## WHAT IS NEEDED
Omit the images. Copy each entry word for word.

#### ENTRIES SUPPLIED

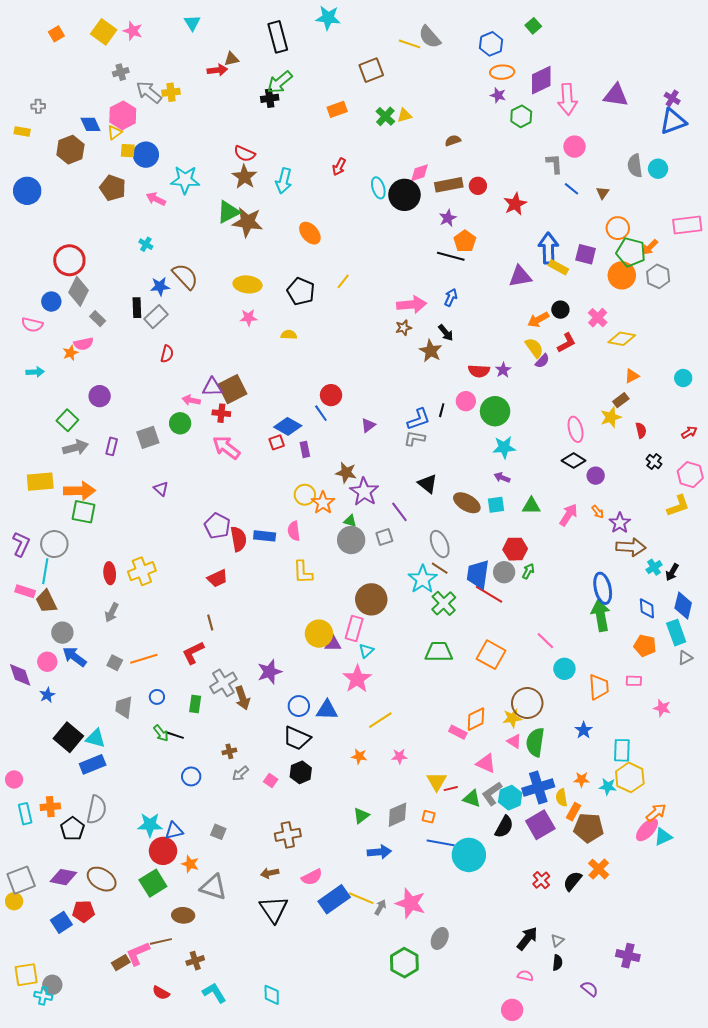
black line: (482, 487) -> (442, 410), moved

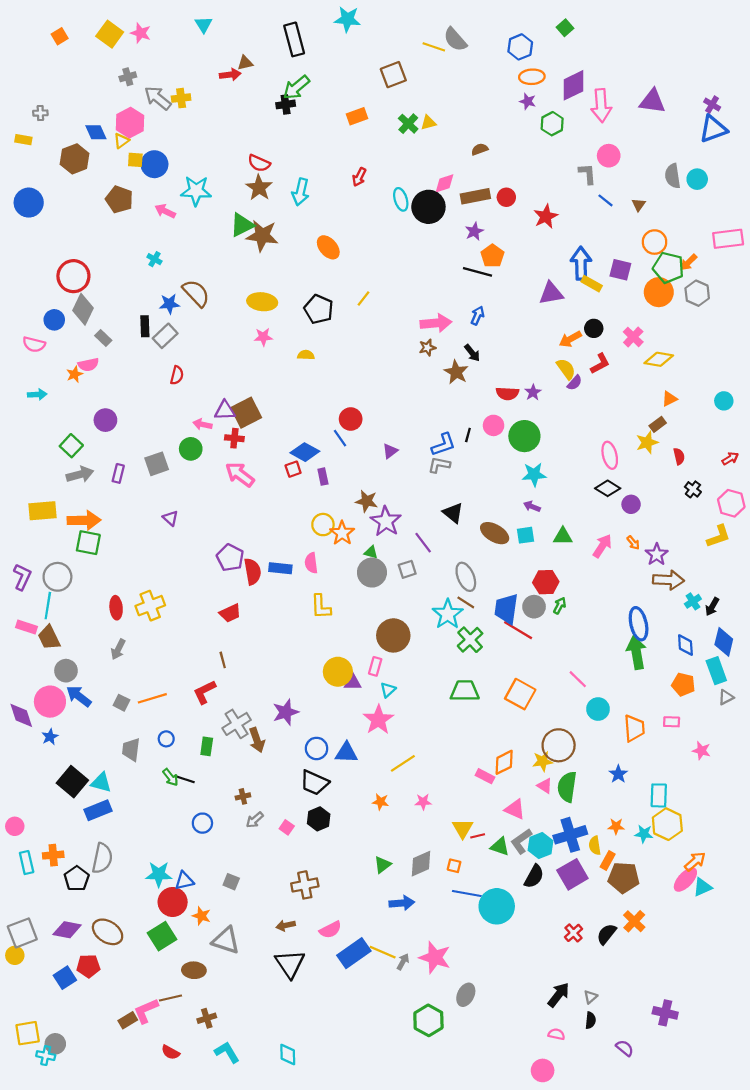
pink rectangle: (354, 629) -> (375, 666), size x0.7
pink circle: (47, 662) -> (50, 702), size x1.5

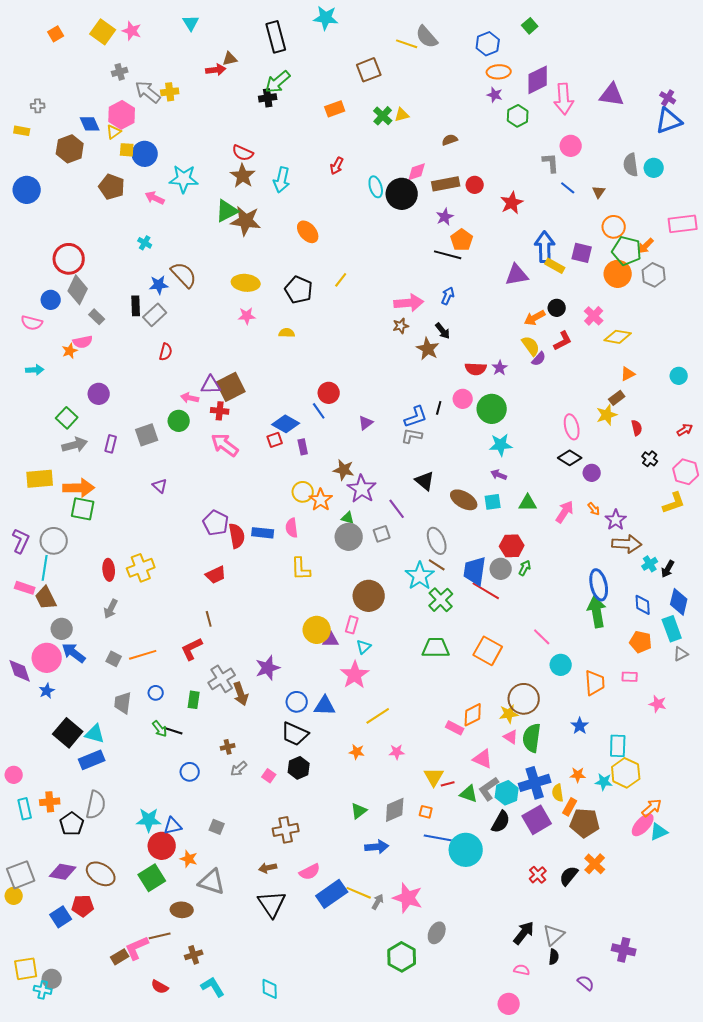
gray triangle: (591, 997) -> (554, 935), size x1.6

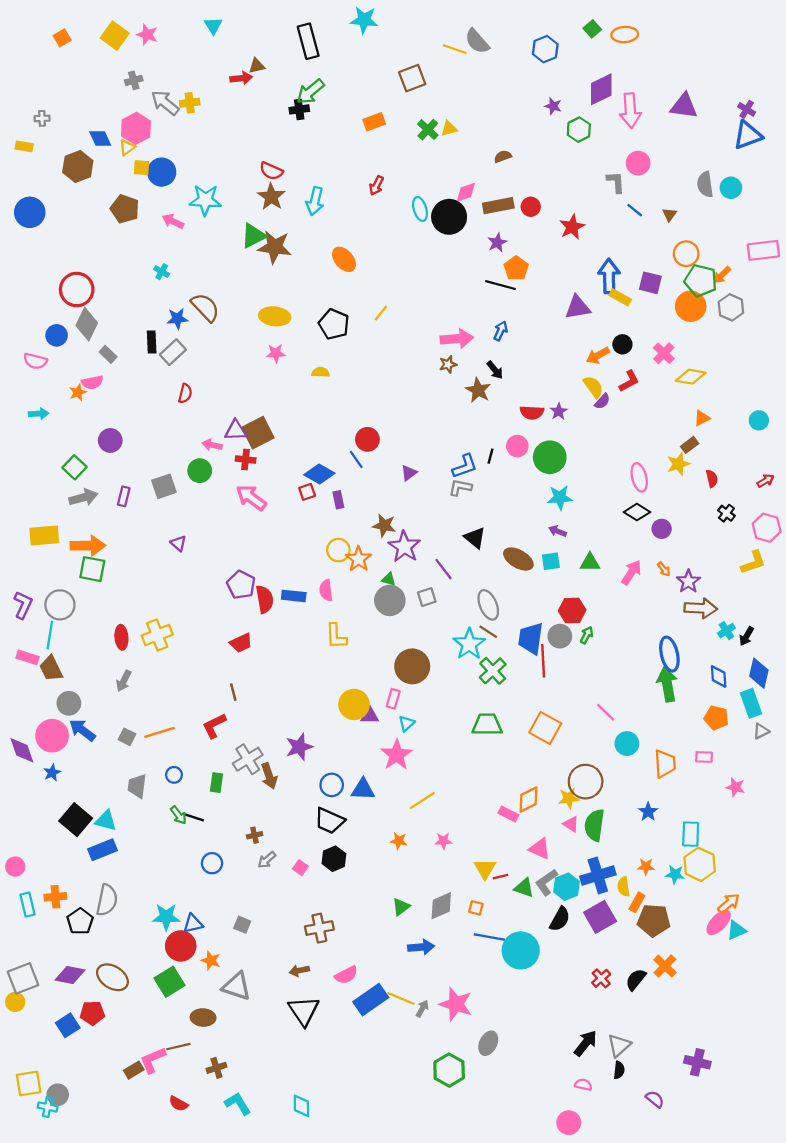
orange ellipse: (499, 72) -> (625, 35), moved
red line: (486, 591) -> (543, 661), turned 56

########

## SOLUTION TO THIS EXERCISE
black line: (482, 487) -> (442, 410), moved

pink rectangle: (354, 629) -> (375, 666), size x0.7
pink circle: (47, 662) -> (50, 702), size x1.5

gray triangle: (591, 997) -> (554, 935), size x1.6

orange ellipse: (499, 72) -> (625, 35), moved
red line: (486, 591) -> (543, 661), turned 56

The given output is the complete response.